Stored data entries
------------------------------------------------------------------------

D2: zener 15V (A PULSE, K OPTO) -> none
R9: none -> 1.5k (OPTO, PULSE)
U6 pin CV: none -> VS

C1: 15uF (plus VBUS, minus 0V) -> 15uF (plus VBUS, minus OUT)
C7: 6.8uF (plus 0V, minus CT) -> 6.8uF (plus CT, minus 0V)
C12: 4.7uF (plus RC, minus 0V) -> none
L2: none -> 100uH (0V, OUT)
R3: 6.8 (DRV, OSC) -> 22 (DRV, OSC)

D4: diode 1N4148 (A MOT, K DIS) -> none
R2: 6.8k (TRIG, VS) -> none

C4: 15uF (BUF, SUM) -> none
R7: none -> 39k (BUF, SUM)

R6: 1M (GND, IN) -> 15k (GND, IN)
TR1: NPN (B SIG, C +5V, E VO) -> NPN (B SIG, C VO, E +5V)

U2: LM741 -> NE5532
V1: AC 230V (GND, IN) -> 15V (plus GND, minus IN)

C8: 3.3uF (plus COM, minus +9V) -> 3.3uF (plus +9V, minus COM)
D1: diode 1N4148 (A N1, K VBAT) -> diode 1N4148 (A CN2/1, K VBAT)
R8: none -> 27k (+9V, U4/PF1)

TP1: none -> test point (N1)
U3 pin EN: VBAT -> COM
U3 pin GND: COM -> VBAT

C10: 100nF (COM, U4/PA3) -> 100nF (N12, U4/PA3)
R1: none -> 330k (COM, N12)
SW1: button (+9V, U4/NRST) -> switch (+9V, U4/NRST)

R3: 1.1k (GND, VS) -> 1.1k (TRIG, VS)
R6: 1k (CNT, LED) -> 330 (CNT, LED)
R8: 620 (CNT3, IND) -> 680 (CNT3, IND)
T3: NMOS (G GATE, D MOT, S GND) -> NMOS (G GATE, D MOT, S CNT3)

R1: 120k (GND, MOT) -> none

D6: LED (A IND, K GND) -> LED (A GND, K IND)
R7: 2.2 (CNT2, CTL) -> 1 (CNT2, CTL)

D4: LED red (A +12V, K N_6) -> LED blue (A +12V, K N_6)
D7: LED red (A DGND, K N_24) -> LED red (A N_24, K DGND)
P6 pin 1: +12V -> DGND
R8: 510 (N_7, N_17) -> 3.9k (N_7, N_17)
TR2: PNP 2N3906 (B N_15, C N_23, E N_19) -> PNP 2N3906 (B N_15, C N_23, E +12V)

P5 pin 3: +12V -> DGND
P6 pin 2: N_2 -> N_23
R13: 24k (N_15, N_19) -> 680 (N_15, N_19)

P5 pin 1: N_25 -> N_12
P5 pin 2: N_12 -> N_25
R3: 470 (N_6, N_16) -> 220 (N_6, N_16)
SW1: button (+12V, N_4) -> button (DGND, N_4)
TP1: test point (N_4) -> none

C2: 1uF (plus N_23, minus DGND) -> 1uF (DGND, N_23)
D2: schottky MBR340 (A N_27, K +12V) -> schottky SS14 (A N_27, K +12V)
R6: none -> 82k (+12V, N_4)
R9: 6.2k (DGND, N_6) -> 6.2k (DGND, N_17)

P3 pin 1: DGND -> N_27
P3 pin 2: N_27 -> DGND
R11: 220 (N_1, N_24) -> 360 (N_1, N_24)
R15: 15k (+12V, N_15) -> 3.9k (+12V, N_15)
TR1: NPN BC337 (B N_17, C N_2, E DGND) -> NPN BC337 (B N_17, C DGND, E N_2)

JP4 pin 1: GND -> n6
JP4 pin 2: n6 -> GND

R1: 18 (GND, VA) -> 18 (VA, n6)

------------------------------------------------------------------------

Please give an exact copy of the entries above, from the line with "C4: 15uF (BUF, SUM) -> none" down to the line with "P6 pin 1: +12V -> DGND", inclusive, and nothing else.

C4: 15uF (BUF, SUM) -> none
R7: none -> 39k (BUF, SUM)

R6: 1M (GND, IN) -> 15k (GND, IN)
TR1: NPN (B SIG, C +5V, E VO) -> NPN (B SIG, C VO, E +5V)

U2: LM741 -> NE5532
V1: AC 230V (GND, IN) -> 15V (plus GND, minus IN)

C8: 3.3uF (plus COM, minus +9V) -> 3.3uF (plus +9V, minus COM)
D1: diode 1N4148 (A N1, K VBAT) -> diode 1N4148 (A CN2/1, K VBAT)
R8: none -> 27k (+9V, U4/PF1)

TP1: none -> test point (N1)
U3 pin EN: VBAT -> COM
U3 pin GND: COM -> VBAT

C10: 100nF (COM, U4/PA3) -> 100nF (N12, U4/PA3)
R1: none -> 330k (COM, N12)
SW1: button (+9V, U4/NRST) -> switch (+9V, U4/NRST)

R3: 1.1k (GND, VS) -> 1.1k (TRIG, VS)
R6: 1k (CNT, LED) -> 330 (CNT, LED)
R8: 620 (CNT3, IND) -> 680 (CNT3, IND)
T3: NMOS (G GATE, D MOT, S GND) -> NMOS (G GATE, D MOT, S CNT3)

R1: 120k (GND, MOT) -> none

D6: LED (A IND, K GND) -> LED (A GND, K IND)
R7: 2.2 (CNT2, CTL) -> 1 (CNT2, CTL)

D4: LED red (A +12V, K N_6) -> LED blue (A +12V, K N_6)
D7: LED red (A DGND, K N_24) -> LED red (A N_24, K DGND)
P6 pin 1: +12V -> DGND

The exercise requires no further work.